_ABOUT THIS TASK_:
Every line of the material is to be quoted verbatim, minus the pictures.
START RECORDS SHOWN
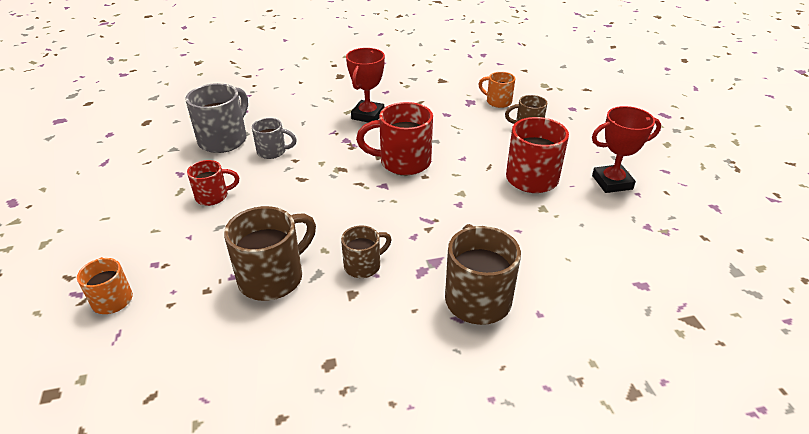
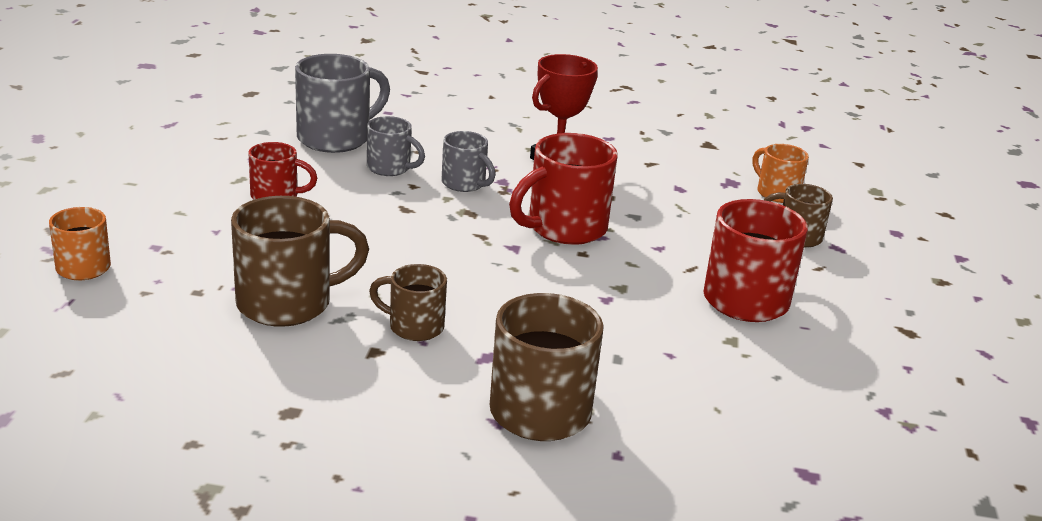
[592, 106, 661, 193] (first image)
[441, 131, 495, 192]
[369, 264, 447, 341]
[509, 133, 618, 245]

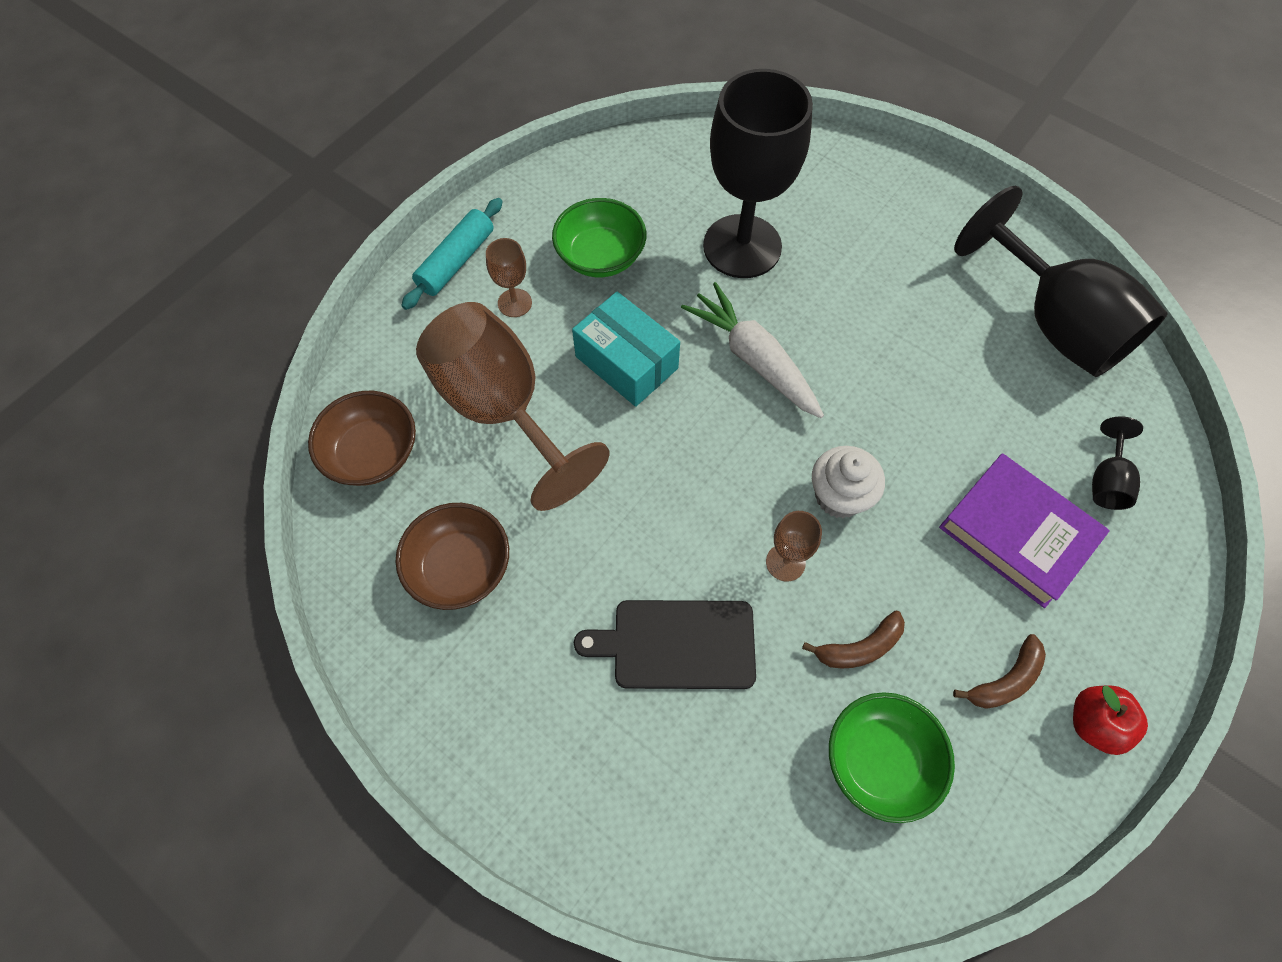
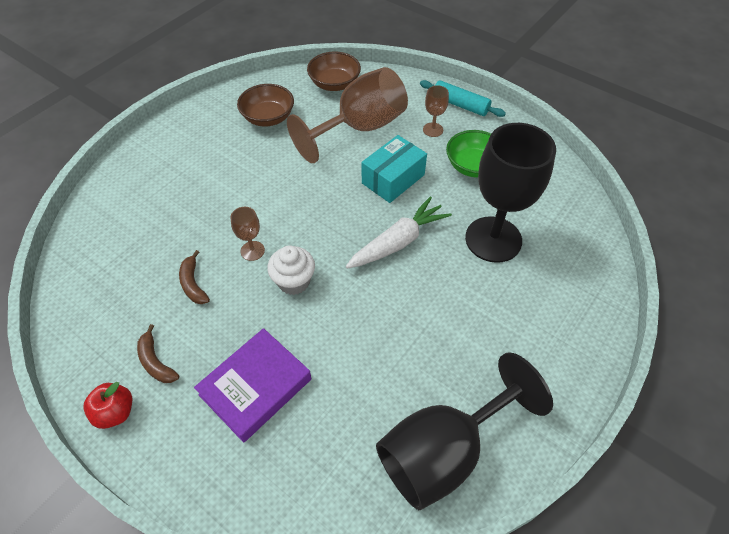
[574, 600, 756, 689] (first image)
[829, 692, 955, 823] (first image)
[1092, 416, 1143, 510] (first image)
END RECORDS SHOWN
_RESPONSE AREA_:
[592, 106, 661, 193] (first image)
[441, 131, 495, 192]
[369, 264, 447, 341]
[509, 133, 618, 245]

[574, 600, 756, 689] (first image)
[829, 692, 955, 823] (first image)
[1092, 416, 1143, 510] (first image)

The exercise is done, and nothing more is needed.